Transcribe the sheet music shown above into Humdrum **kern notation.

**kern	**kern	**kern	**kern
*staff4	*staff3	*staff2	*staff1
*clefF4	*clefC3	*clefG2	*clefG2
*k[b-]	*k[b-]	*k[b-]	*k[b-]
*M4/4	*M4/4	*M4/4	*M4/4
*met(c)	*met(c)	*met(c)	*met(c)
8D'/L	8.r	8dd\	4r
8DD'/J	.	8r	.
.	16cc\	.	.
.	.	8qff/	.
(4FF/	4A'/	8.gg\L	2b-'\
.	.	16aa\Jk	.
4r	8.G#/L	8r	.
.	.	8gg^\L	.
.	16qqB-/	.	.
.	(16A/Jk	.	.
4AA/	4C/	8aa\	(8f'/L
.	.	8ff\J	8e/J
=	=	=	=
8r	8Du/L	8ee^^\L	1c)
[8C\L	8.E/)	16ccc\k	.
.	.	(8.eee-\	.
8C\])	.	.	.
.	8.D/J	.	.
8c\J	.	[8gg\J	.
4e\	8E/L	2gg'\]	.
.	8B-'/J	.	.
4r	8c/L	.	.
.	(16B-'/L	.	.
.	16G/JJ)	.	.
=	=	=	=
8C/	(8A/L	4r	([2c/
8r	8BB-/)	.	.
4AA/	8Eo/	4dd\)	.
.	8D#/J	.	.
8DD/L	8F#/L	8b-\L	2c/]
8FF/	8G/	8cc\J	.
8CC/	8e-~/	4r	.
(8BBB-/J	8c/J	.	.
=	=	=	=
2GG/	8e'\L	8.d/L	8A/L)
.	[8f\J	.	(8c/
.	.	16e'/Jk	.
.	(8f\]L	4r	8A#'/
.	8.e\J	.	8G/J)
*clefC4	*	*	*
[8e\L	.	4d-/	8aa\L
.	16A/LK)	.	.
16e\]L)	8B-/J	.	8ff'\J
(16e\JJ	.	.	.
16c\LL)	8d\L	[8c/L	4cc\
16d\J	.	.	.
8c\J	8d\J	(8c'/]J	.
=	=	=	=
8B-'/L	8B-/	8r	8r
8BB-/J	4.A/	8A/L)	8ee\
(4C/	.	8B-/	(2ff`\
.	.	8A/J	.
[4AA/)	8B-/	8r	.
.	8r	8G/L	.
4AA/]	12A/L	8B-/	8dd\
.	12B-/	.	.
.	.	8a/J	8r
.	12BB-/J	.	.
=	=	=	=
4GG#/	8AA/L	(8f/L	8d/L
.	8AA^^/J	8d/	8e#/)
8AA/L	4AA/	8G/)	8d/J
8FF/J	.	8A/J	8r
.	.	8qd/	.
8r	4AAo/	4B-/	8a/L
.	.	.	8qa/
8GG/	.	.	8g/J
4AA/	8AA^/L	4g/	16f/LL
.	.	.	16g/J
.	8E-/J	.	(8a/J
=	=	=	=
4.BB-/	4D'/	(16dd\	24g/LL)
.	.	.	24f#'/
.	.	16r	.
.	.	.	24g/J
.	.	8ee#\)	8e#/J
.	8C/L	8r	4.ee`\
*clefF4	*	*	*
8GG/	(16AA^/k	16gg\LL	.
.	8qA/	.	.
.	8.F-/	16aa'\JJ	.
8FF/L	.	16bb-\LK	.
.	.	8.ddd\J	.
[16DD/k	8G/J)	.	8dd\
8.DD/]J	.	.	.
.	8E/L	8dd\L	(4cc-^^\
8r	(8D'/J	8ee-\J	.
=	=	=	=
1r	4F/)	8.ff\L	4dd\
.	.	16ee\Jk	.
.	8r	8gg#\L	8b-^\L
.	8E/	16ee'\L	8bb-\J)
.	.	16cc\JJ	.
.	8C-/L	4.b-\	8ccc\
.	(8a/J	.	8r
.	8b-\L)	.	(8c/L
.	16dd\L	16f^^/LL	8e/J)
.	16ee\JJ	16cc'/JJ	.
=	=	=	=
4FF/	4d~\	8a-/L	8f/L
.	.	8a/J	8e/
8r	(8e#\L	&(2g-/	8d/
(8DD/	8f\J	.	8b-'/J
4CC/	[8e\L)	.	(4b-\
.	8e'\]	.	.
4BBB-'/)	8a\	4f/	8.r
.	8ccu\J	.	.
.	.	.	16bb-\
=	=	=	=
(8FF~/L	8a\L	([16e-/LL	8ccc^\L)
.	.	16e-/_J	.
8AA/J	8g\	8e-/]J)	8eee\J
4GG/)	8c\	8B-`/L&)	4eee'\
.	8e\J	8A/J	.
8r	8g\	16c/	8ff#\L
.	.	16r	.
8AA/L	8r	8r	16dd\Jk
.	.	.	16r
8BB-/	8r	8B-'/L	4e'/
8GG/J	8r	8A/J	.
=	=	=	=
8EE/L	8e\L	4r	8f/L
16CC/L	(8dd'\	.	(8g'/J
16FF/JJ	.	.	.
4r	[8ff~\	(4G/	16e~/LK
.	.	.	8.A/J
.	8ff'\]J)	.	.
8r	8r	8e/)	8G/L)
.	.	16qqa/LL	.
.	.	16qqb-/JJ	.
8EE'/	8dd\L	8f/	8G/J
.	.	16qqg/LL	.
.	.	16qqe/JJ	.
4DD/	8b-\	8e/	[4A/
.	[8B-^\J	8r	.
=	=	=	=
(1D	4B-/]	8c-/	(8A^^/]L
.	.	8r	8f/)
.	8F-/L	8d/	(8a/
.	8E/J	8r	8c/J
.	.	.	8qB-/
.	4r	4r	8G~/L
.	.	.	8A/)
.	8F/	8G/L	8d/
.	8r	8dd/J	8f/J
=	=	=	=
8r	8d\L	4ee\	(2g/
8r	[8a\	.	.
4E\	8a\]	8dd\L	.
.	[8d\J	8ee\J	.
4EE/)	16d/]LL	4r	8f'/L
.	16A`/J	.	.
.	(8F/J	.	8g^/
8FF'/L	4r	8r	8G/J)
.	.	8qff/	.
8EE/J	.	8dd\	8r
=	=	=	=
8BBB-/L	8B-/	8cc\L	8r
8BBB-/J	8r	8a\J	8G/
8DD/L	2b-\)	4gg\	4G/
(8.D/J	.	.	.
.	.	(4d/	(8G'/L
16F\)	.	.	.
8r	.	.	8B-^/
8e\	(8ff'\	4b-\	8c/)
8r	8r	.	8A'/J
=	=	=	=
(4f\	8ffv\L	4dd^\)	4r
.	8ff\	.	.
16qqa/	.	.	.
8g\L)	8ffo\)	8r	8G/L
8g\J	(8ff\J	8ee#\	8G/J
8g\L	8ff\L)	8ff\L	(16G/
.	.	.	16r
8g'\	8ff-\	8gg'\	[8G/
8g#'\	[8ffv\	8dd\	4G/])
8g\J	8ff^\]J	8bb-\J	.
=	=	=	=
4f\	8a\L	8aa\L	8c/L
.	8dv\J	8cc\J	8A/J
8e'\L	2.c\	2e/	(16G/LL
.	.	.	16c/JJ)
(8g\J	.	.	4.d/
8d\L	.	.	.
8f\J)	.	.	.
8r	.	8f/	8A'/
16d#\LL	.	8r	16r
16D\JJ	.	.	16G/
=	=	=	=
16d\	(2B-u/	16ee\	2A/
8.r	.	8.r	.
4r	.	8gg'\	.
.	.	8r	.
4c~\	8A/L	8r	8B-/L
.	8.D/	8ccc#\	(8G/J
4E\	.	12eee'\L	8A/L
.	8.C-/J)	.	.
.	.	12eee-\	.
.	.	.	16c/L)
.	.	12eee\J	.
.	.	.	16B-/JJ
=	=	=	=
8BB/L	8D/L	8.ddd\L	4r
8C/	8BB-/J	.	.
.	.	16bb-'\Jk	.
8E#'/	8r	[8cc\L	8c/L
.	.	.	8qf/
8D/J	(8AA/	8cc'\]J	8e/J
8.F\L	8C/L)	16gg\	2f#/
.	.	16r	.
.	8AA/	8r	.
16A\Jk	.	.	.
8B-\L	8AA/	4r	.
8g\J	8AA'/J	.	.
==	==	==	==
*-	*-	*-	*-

• **PROBLEM TO SOLVE**
Pull out every line in the records above that contains the string "kern", and copy each such line in full.

• **RESPONSE TO THIS EXERCISE**
Transcribe the sheet music shown above into Humdrum **kern notation.
**kern	**kern	**kern	**kern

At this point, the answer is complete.